» **Goal of the exercise**:
Pick out every line of the listing below that contains the string "kern".

» **Stored entries**:
<<<<

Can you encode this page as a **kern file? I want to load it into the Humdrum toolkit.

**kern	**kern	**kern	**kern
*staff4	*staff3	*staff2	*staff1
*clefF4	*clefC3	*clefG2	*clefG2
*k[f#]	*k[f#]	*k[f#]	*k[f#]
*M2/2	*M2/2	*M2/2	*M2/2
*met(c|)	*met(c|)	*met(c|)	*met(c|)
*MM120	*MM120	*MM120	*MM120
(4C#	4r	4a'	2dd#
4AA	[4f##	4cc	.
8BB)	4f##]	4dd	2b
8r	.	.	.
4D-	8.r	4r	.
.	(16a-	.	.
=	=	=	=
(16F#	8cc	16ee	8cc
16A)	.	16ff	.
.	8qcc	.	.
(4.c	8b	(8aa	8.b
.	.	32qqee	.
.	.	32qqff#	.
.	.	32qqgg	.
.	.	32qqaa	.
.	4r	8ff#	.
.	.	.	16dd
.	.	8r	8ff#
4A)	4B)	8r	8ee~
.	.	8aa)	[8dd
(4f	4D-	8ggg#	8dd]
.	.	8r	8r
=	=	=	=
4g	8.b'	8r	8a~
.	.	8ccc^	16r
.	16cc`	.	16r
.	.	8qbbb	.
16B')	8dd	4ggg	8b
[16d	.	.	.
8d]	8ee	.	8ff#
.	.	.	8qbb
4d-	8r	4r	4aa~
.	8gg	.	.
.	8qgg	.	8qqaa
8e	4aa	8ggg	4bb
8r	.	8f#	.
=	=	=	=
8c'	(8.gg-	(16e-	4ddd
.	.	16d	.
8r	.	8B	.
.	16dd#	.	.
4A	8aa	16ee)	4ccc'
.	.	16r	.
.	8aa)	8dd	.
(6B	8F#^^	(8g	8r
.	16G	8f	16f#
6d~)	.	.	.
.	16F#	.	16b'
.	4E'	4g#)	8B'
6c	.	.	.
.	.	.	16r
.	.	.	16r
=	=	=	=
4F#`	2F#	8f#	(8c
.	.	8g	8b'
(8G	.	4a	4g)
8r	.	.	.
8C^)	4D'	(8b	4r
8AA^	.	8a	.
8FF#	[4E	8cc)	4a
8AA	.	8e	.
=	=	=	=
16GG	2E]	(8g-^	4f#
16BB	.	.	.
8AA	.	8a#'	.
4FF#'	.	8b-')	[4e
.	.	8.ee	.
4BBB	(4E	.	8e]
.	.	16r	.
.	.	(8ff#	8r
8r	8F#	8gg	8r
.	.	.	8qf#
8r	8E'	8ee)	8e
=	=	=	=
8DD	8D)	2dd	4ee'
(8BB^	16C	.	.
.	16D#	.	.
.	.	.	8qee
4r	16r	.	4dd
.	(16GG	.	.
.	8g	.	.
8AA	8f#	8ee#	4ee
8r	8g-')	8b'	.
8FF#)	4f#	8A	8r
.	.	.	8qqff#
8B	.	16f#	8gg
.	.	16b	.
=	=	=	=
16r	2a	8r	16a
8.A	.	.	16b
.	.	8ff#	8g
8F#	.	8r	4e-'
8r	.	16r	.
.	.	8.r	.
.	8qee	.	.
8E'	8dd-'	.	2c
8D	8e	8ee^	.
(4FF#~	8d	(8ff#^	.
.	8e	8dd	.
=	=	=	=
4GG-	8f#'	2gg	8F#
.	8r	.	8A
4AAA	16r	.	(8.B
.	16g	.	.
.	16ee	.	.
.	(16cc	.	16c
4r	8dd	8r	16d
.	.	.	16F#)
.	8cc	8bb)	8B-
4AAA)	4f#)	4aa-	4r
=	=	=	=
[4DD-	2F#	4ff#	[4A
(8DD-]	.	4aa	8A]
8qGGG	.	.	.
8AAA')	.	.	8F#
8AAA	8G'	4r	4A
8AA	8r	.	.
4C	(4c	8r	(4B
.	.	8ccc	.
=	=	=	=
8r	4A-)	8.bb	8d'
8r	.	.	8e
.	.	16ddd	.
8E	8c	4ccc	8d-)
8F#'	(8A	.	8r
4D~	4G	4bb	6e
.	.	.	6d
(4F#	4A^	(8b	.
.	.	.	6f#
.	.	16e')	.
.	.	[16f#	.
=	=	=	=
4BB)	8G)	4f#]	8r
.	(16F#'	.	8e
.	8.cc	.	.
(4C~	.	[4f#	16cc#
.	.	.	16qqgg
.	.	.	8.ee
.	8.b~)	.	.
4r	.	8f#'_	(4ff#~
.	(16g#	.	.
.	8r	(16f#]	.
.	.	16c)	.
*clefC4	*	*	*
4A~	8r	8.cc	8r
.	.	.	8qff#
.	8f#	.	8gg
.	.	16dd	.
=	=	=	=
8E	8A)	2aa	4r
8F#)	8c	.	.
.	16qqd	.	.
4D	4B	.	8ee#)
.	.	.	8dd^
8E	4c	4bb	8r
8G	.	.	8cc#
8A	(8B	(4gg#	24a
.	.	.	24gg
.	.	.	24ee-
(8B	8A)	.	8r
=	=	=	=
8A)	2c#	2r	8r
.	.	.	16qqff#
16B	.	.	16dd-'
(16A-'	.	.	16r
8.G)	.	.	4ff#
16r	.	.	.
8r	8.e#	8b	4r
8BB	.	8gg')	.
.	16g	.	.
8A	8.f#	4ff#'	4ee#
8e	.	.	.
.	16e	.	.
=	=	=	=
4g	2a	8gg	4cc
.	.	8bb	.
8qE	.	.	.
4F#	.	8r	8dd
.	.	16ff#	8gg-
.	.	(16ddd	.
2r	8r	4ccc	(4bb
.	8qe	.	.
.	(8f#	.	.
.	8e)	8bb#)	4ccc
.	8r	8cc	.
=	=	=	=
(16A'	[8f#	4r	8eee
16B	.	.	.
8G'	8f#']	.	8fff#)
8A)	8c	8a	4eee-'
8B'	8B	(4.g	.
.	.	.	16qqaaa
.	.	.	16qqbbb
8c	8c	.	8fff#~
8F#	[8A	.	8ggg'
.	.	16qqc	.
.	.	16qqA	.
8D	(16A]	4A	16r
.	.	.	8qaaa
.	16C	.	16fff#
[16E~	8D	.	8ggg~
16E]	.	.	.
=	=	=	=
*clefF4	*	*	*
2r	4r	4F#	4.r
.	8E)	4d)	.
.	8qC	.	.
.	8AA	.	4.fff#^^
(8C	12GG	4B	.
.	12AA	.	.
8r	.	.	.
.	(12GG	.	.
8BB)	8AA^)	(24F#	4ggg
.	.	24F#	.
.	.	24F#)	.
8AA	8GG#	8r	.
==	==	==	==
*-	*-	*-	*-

>>>>

» **Full output**:
Can you encode this page as a **kern file? I want to load it into the Humdrum toolkit.
**kern	**kern	**kern	**kern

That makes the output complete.